[Start of section]

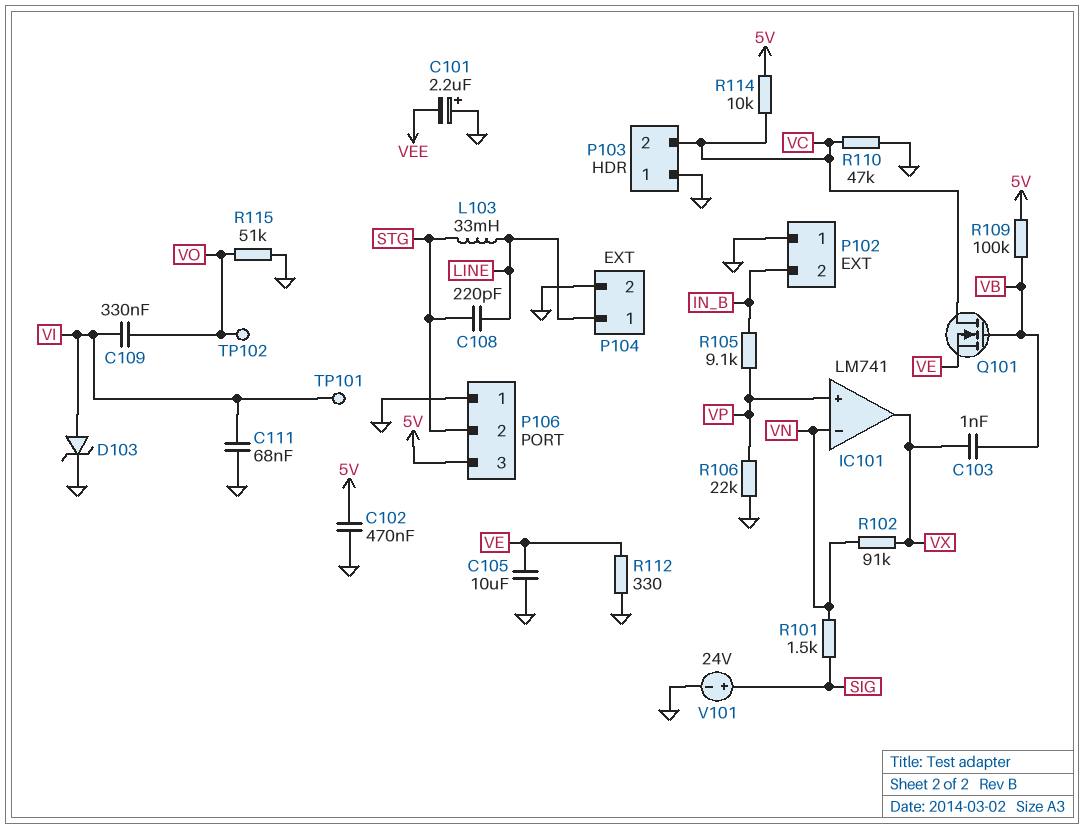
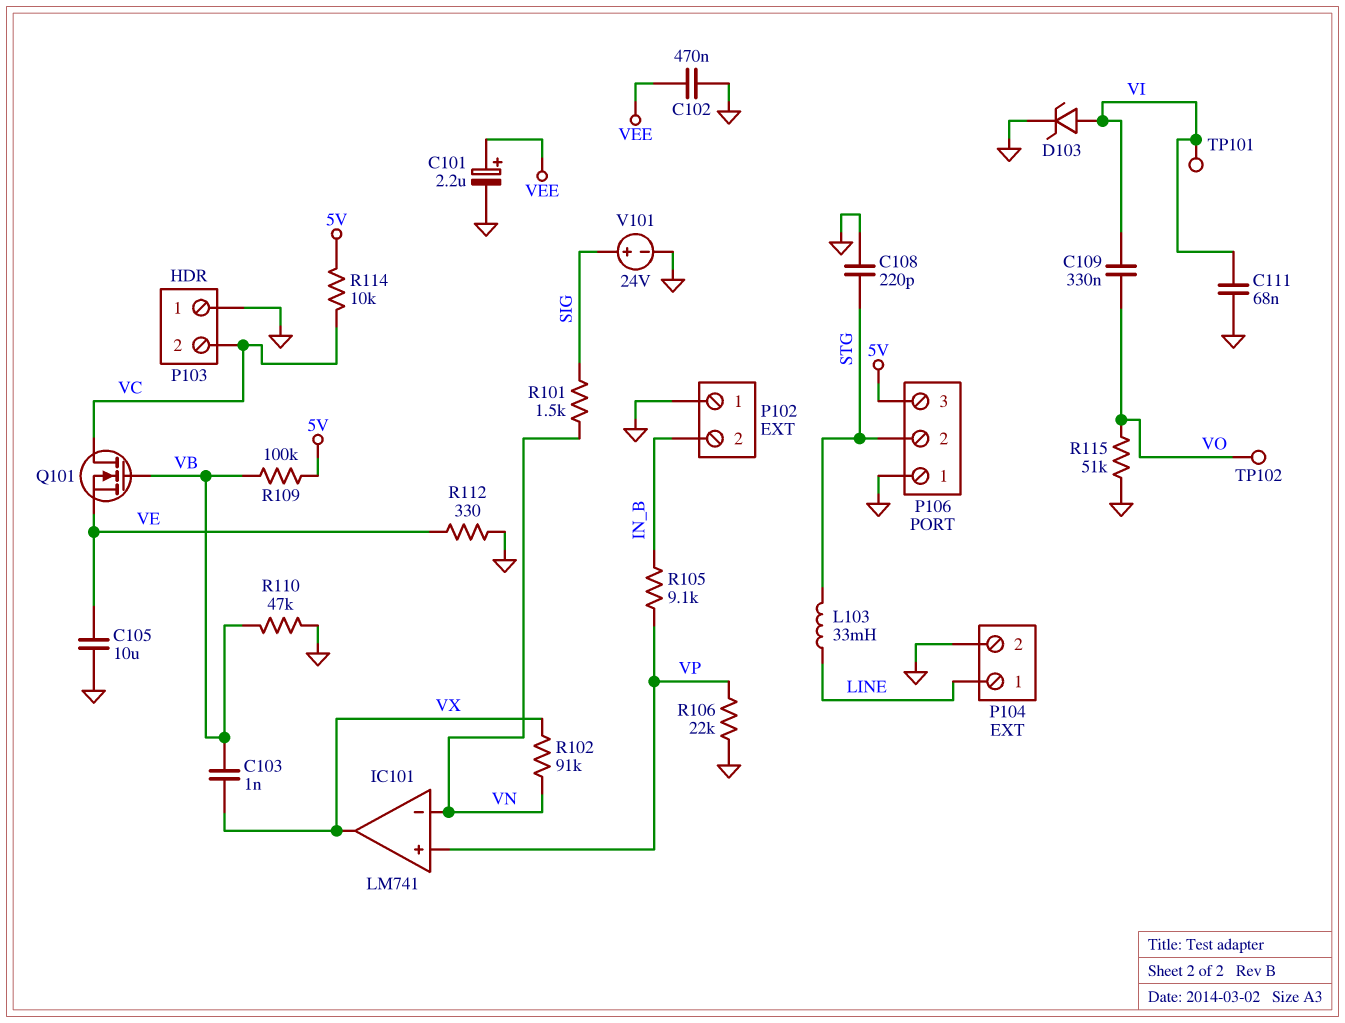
C101: 2.2uF (plus GND, minus VEE) -> 2.2uF (plus VEE, minus GND)
C102: 470nF (5V, GND) -> 470nF (GND, VEE)
C108: 220pF (LINE, STG) -> 220pF (GND, STG)
R110: 47k (GND, VC) -> 47k (GND, VB)

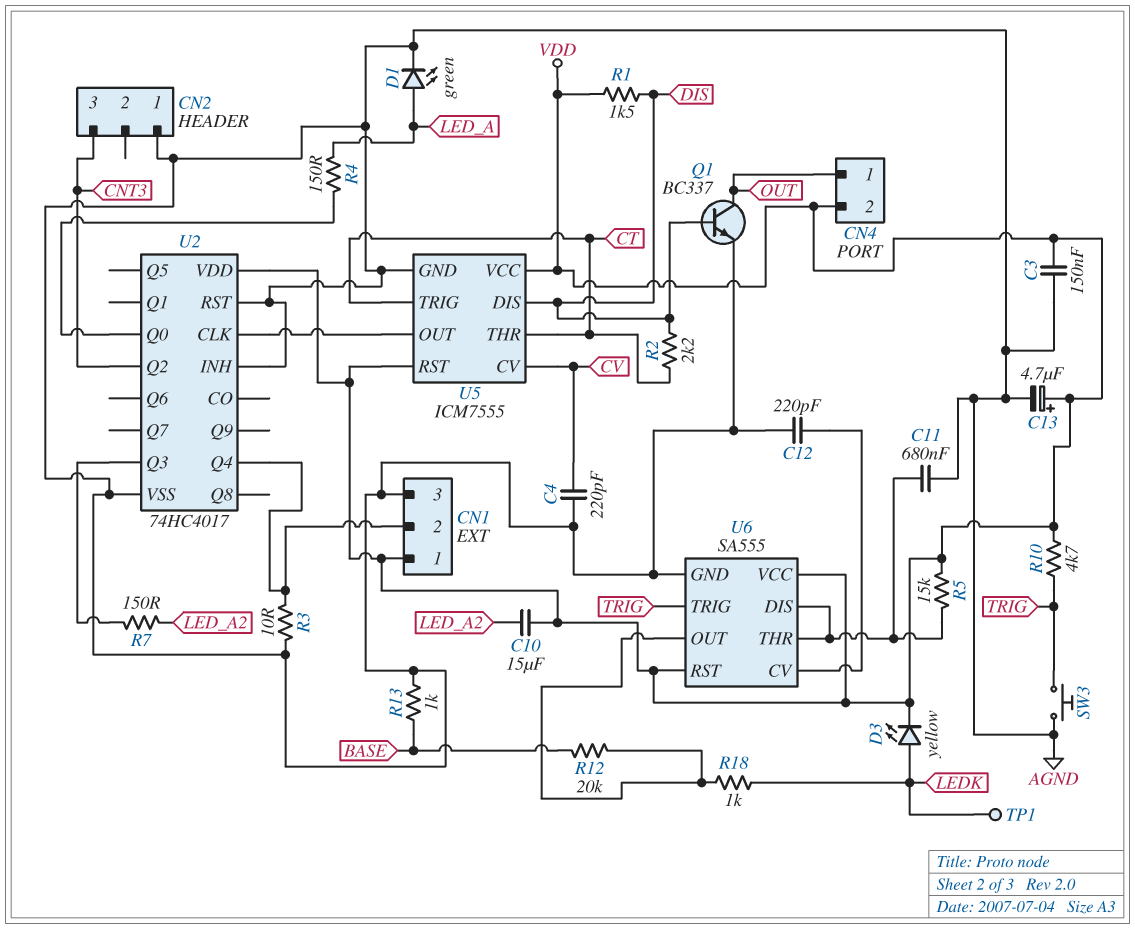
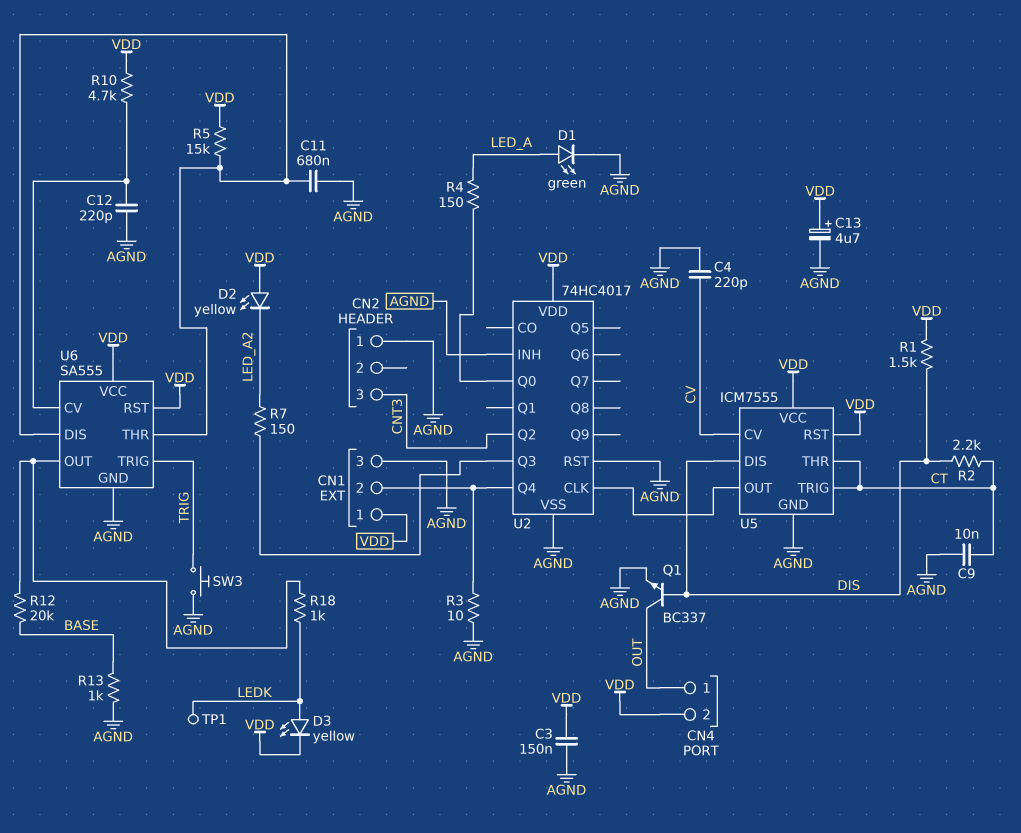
C9: none -> 10nF (AGND, CT)
C10: 15uF (LED_A2, VDD) -> none
D2: none -> LED yellow (A VDD, K LED_A2)
R10: 4.7k (TRIG, VDD) -> 4.7k (U6/CV, VDD)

[End of section]

Please reproduce the records above exactly, leaving out every picture.

C101: 2.2uF (plus GND, minus VEE) -> 2.2uF (plus VEE, minus GND)
C102: 470nF (5V, GND) -> 470nF (GND, VEE)
C108: 220pF (LINE, STG) -> 220pF (GND, STG)
R110: 47k (GND, VC) -> 47k (GND, VB)

C9: none -> 10nF (AGND, CT)
C10: 15uF (LED_A2, VDD) -> none
D2: none -> LED yellow (A VDD, K LED_A2)
R10: 4.7k (TRIG, VDD) -> 4.7k (U6/CV, VDD)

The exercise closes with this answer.